## DATASET CONTENT

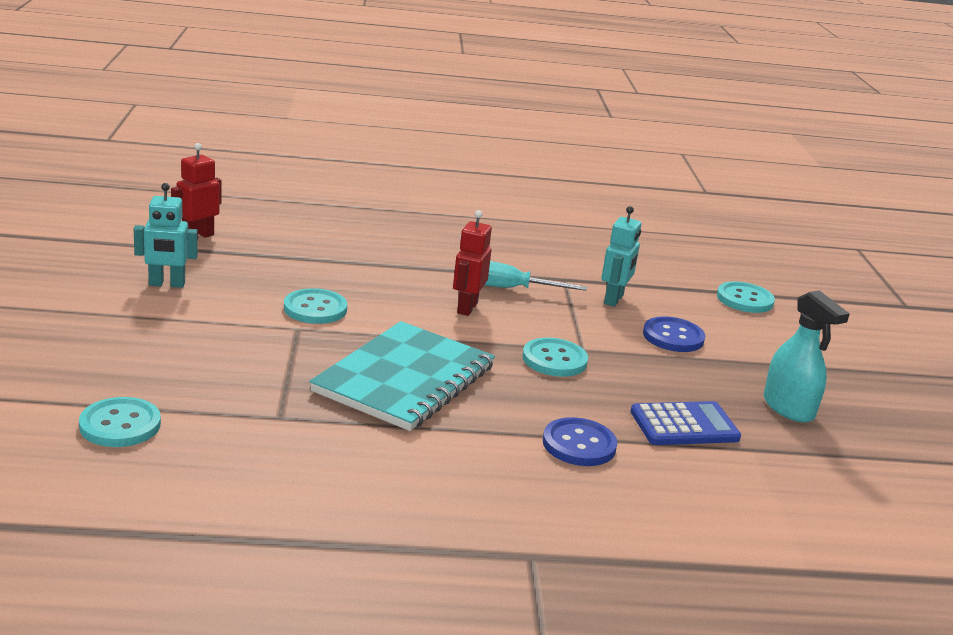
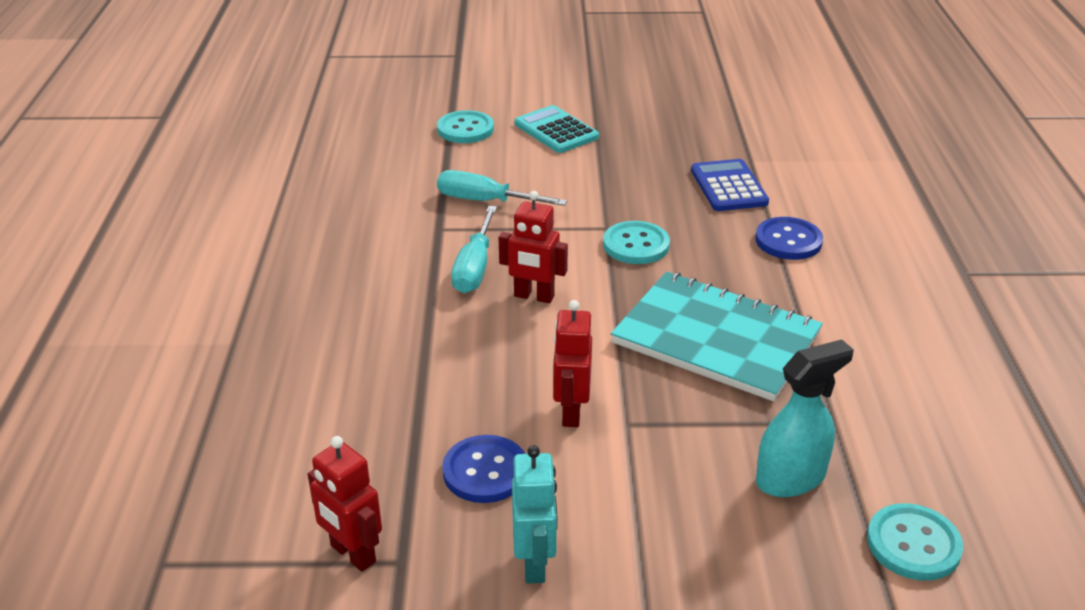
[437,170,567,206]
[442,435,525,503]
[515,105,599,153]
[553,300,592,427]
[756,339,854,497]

## WHAT THE TASK ASKS
Your answer must be the lines from the one containing "[442,435,525,503]" to the last line of the entries, repeated exactly and with nothing else.

## SOLUTION TO THE PROBLEM
[442,435,525,503]
[515,105,599,153]
[553,300,592,427]
[756,339,854,497]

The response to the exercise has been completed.